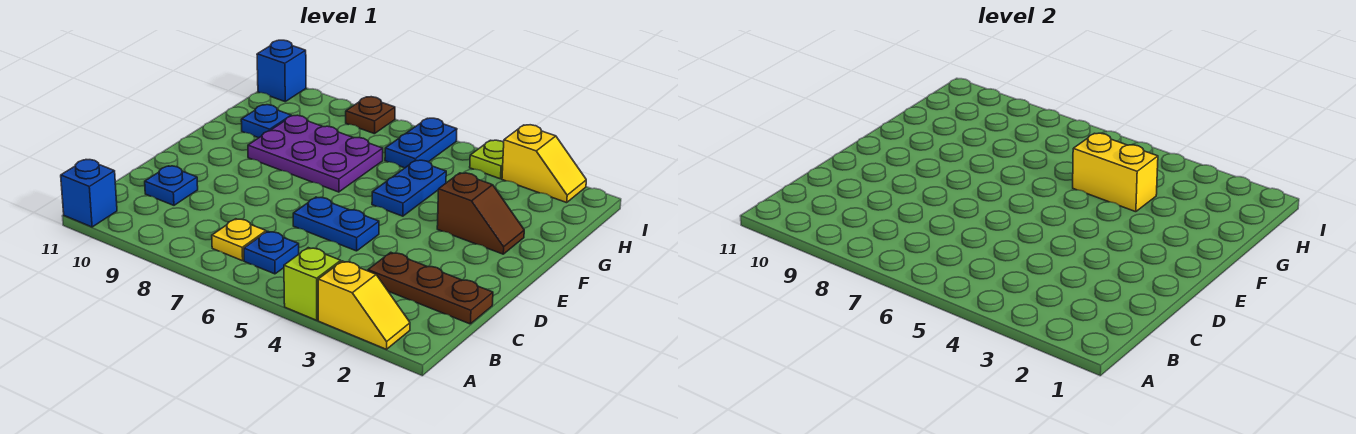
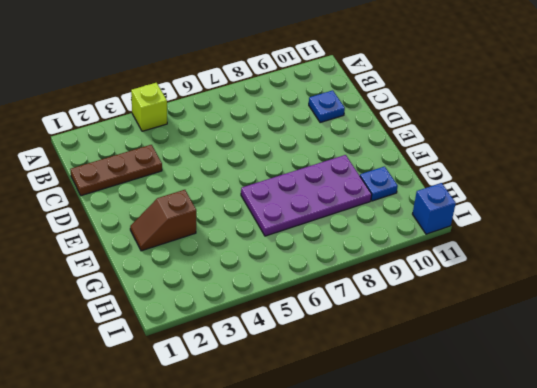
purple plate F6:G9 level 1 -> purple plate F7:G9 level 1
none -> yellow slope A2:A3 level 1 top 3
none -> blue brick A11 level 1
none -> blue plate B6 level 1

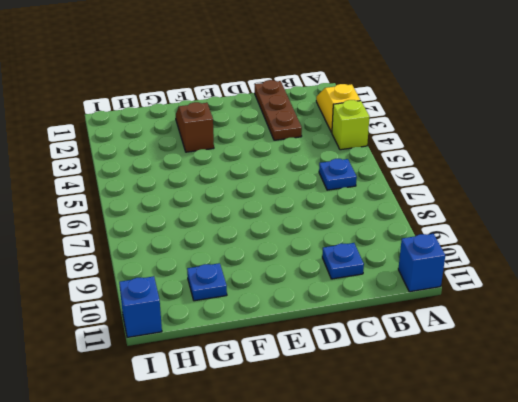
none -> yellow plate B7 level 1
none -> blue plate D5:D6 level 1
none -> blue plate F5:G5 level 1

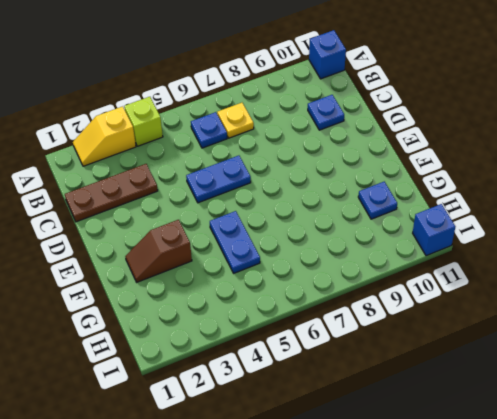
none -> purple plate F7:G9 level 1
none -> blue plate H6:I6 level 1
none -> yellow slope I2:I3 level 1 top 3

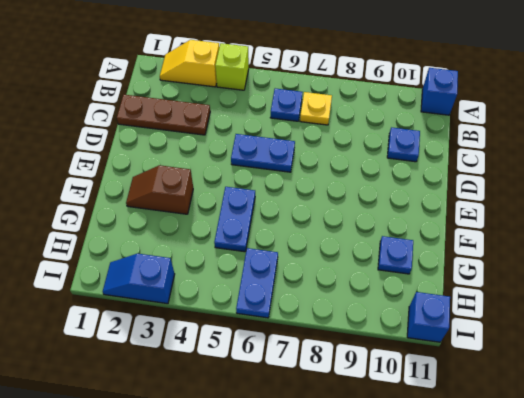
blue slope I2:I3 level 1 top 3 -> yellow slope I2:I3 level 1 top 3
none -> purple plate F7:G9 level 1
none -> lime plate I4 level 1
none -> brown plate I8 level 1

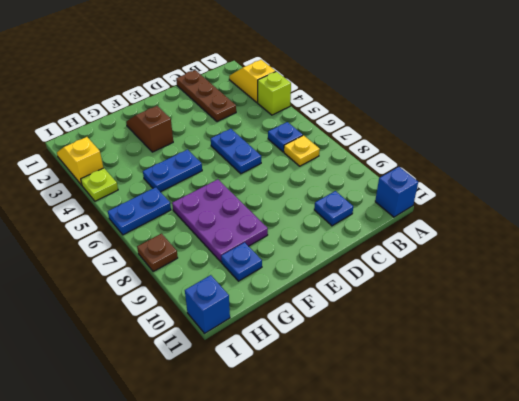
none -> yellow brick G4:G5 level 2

§ EXERCISE REQUIREMENTS
Pull from the data each line where the string "blue" turns up.

§ ANSWER
none -> blue brick A11 level 1
none -> blue plate B6 level 1
none -> blue plate D5:D6 level 1
none -> blue plate F5:G5 level 1
none -> blue plate H6:I6 level 1
blue slope I2:I3 level 1 top 3 -> yellow slope I2:I3 level 1 top 3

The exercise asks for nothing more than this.